Content starts

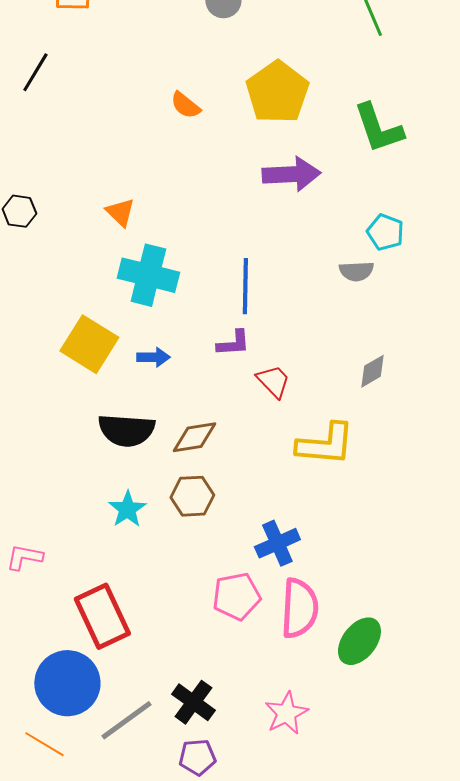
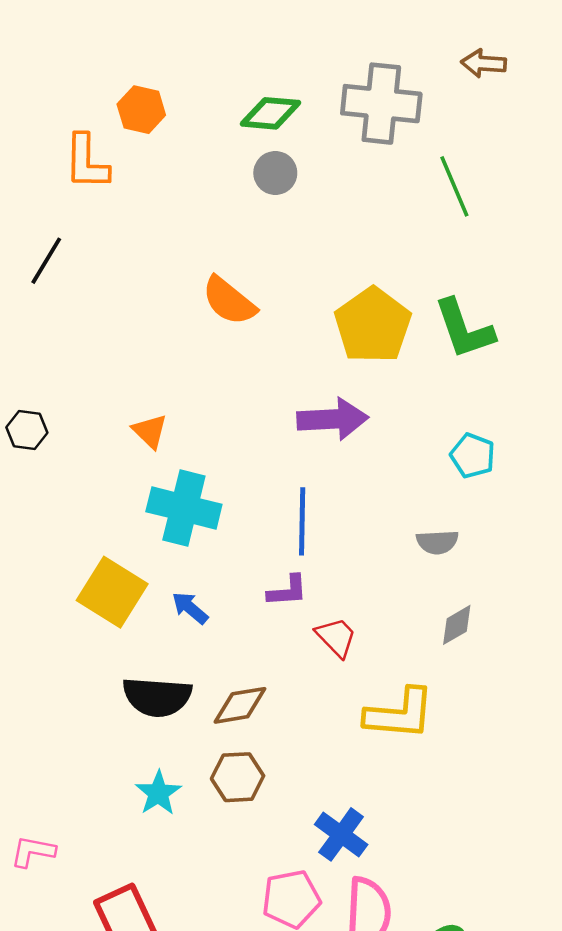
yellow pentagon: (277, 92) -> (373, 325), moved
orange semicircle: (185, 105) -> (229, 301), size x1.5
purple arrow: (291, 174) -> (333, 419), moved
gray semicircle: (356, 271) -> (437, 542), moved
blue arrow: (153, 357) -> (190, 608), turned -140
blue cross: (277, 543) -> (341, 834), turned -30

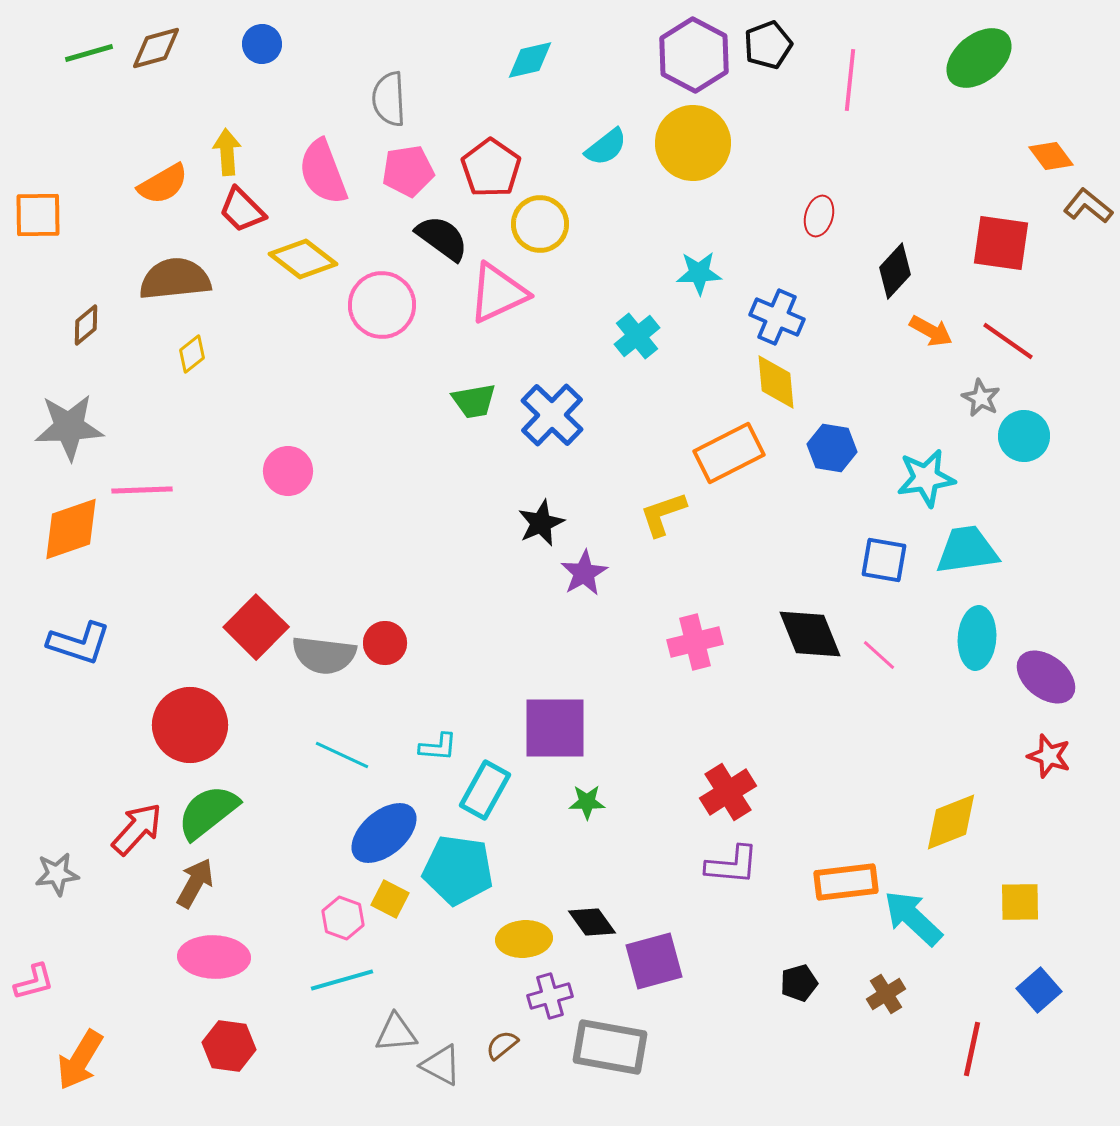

Content ends

Required work
Your reply should be one number, the count of lines in the data that include the word "moved".

Exercise solution
3